(Beginning of Information shown)

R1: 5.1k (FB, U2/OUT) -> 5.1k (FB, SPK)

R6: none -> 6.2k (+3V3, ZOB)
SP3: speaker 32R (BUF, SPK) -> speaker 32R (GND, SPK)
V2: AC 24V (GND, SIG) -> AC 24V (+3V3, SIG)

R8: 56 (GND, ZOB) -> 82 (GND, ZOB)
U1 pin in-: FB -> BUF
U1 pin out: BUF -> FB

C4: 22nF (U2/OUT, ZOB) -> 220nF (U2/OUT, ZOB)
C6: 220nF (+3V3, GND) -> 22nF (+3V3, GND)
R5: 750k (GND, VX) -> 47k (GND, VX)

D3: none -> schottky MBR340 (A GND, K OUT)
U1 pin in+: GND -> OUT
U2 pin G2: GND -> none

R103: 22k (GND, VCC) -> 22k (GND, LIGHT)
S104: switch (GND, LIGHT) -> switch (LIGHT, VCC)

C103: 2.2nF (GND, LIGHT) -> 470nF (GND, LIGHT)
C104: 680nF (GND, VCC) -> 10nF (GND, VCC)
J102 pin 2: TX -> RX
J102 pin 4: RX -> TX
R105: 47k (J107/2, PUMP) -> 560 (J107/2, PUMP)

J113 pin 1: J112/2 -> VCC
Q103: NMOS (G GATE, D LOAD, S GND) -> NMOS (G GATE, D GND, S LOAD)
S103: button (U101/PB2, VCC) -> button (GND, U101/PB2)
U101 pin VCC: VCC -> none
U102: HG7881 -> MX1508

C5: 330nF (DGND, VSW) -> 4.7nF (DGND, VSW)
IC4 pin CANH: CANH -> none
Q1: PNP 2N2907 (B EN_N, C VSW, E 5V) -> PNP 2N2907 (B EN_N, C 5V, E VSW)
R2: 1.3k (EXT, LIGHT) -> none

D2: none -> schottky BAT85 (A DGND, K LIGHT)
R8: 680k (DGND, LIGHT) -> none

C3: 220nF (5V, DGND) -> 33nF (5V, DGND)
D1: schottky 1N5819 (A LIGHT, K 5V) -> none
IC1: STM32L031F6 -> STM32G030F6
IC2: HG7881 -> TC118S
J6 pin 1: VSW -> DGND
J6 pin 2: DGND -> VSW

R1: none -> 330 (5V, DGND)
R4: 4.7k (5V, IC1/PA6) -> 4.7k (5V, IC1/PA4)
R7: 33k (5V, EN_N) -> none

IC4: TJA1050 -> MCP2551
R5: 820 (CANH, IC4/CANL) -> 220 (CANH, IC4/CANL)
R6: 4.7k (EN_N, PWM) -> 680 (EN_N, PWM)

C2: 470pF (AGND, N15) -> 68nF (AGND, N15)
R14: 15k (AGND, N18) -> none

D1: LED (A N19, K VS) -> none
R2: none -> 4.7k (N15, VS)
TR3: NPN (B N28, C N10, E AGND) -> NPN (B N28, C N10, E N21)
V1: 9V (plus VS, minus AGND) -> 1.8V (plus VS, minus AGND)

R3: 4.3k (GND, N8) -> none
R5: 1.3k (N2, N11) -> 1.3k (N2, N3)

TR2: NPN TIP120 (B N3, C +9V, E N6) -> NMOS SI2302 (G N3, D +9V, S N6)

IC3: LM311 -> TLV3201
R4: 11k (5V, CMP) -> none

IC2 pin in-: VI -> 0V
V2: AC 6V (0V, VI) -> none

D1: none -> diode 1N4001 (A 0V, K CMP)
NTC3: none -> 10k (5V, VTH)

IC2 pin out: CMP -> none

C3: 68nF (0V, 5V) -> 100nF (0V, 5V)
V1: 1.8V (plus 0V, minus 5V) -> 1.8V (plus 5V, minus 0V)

(End of Information shown)

Task to carry out:
Without changing a single character, repeat each record.

Answer section:
R1: 5.1k (FB, U2/OUT) -> 5.1k (FB, SPK)

R6: none -> 6.2k (+3V3, ZOB)
SP3: speaker 32R (BUF, SPK) -> speaker 32R (GND, SPK)
V2: AC 24V (GND, SIG) -> AC 24V (+3V3, SIG)

R8: 56 (GND, ZOB) -> 82 (GND, ZOB)
U1 pin in-: FB -> BUF
U1 pin out: BUF -> FB

C4: 22nF (U2/OUT, ZOB) -> 220nF (U2/OUT, ZOB)
C6: 220nF (+3V3, GND) -> 22nF (+3V3, GND)
R5: 750k (GND, VX) -> 47k (GND, VX)

D3: none -> schottky MBR340 (A GND, K OUT)
U1 pin in+: GND -> OUT
U2 pin G2: GND -> none

R103: 22k (GND, VCC) -> 22k (GND, LIGHT)
S104: switch (GND, LIGHT) -> switch (LIGHT, VCC)

C103: 2.2nF (GND, LIGHT) -> 470nF (GND, LIGHT)
C104: 680nF (GND, VCC) -> 10nF (GND, VCC)
J102 pin 2: TX -> RX
J102 pin 4: RX -> TX
R105: 47k (J107/2, PUMP) -> 560 (J107/2, PUMP)

J113 pin 1: J112/2 -> VCC
Q103: NMOS (G GATE, D LOAD, S GND) -> NMOS (G GATE, D GND, S LOAD)
S103: button (U101/PB2, VCC) -> button (GND, U101/PB2)
U101 pin VCC: VCC -> none
U102: HG7881 -> MX1508

C5: 330nF (DGND, VSW) -> 4.7nF (DGND, VSW)
IC4 pin CANH: CANH -> none
Q1: PNP 2N2907 (B EN_N, C VSW, E 5V) -> PNP 2N2907 (B EN_N, C 5V, E VSW)
R2: 1.3k (EXT, LIGHT) -> none

D2: none -> schottky BAT85 (A DGND, K LIGHT)
R8: 680k (DGND, LIGHT) -> none

C3: 220nF (5V, DGND) -> 33nF (5V, DGND)
D1: schottky 1N5819 (A LIGHT, K 5V) -> none
IC1: STM32L031F6 -> STM32G030F6
IC2: HG7881 -> TC118S
J6 pin 1: VSW -> DGND
J6 pin 2: DGND -> VSW

R1: none -> 330 (5V, DGND)
R4: 4.7k (5V, IC1/PA6) -> 4.7k (5V, IC1/PA4)
R7: 33k (5V, EN_N) -> none

IC4: TJA1050 -> MCP2551
R5: 820 (CANH, IC4/CANL) -> 220 (CANH, IC4/CANL)
R6: 4.7k (EN_N, PWM) -> 680 (EN_N, PWM)

C2: 470pF (AGND, N15) -> 68nF (AGND, N15)
R14: 15k (AGND, N18) -> none

D1: LED (A N19, K VS) -> none
R2: none -> 4.7k (N15, VS)
TR3: NPN (B N28, C N10, E AGND) -> NPN (B N28, C N10, E N21)
V1: 9V (plus VS, minus AGND) -> 1.8V (plus VS, minus AGND)

R3: 4.3k (GND, N8) -> none
R5: 1.3k (N2, N11) -> 1.3k (N2, N3)

TR2: NPN TIP120 (B N3, C +9V, E N6) -> NMOS SI2302 (G N3, D +9V, S N6)

IC3: LM311 -> TLV3201
R4: 11k (5V, CMP) -> none

IC2 pin in-: VI -> 0V
V2: AC 6V (0V, VI) -> none

D1: none -> diode 1N4001 (A 0V, K CMP)
NTC3: none -> 10k (5V, VTH)

IC2 pin out: CMP -> none

C3: 68nF (0V, 5V) -> 100nF (0V, 5V)
V1: 1.8V (plus 0V, minus 5V) -> 1.8V (plus 5V, minus 0V)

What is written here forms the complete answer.